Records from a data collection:
* * * * *
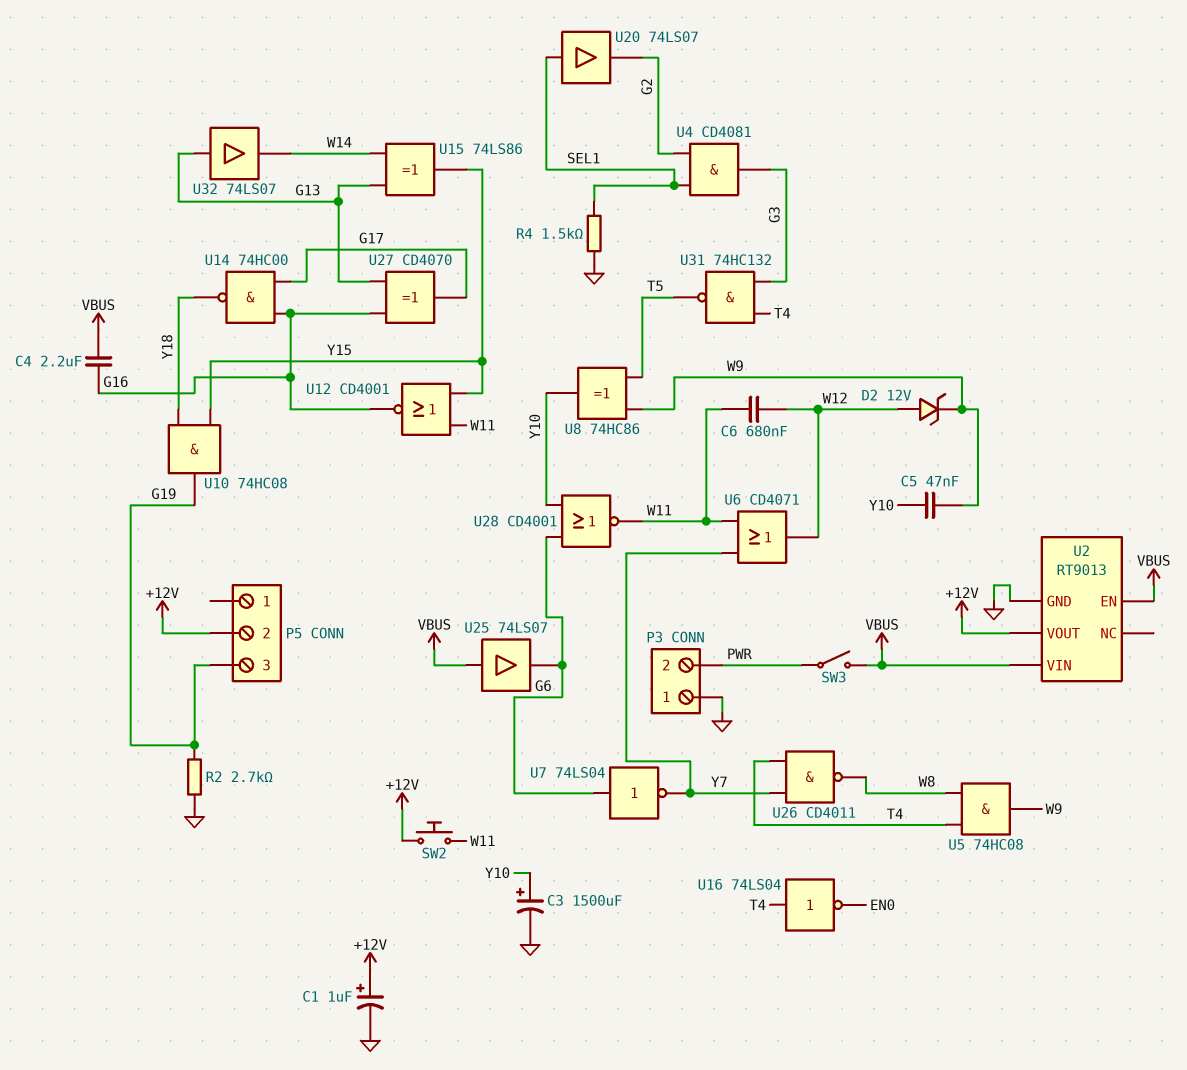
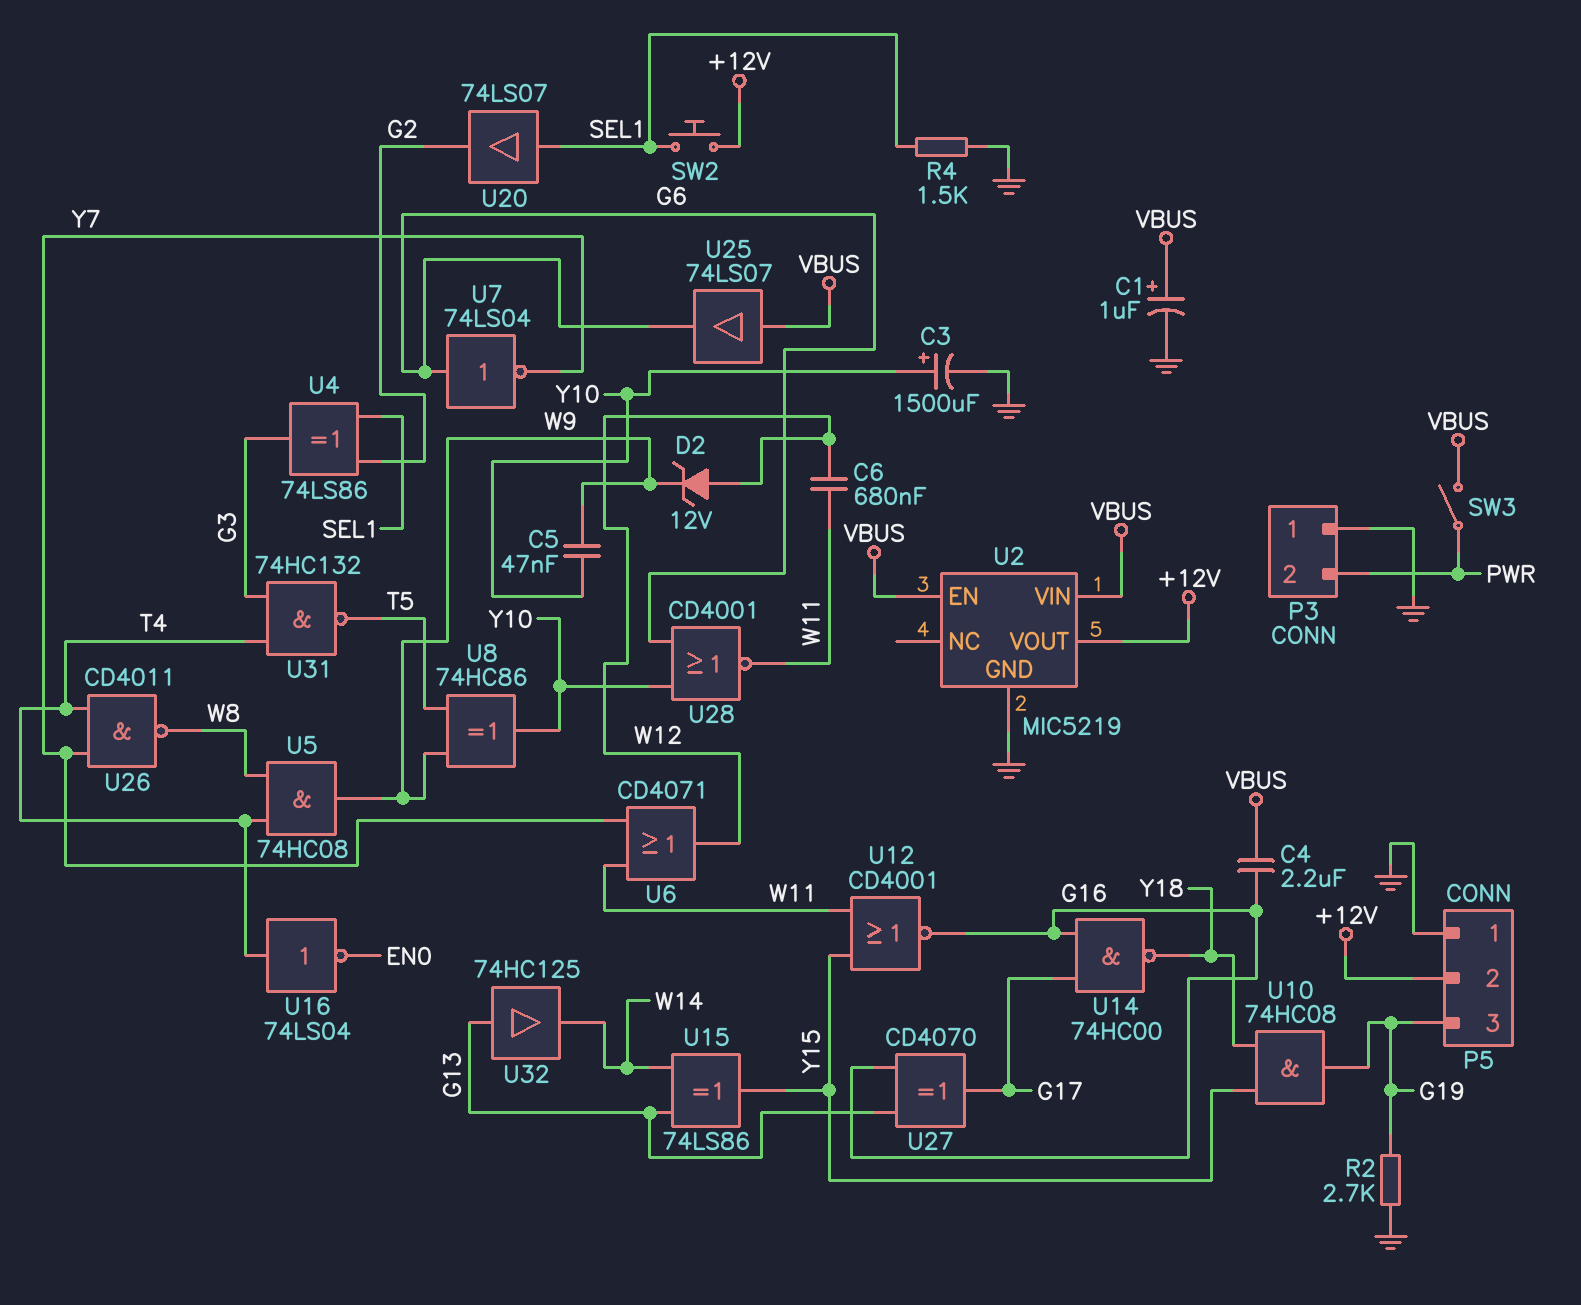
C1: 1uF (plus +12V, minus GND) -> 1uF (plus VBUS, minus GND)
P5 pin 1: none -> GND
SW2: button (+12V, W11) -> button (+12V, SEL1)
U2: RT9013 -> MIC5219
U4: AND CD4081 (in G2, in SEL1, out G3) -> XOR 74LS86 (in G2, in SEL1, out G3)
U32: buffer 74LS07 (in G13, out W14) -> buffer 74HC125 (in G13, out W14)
* * * * *
Work instructions: Repeat the data in full and exactly. Omit pictures.

Your response:
C1: 1uF (plus +12V, minus GND) -> 1uF (plus VBUS, minus GND)
P5 pin 1: none -> GND
SW2: button (+12V, W11) -> button (+12V, SEL1)
U2: RT9013 -> MIC5219
U4: AND CD4081 (in G2, in SEL1, out G3) -> XOR 74LS86 (in G2, in SEL1, out G3)
U32: buffer 74LS07 (in G13, out W14) -> buffer 74HC125 (in G13, out W14)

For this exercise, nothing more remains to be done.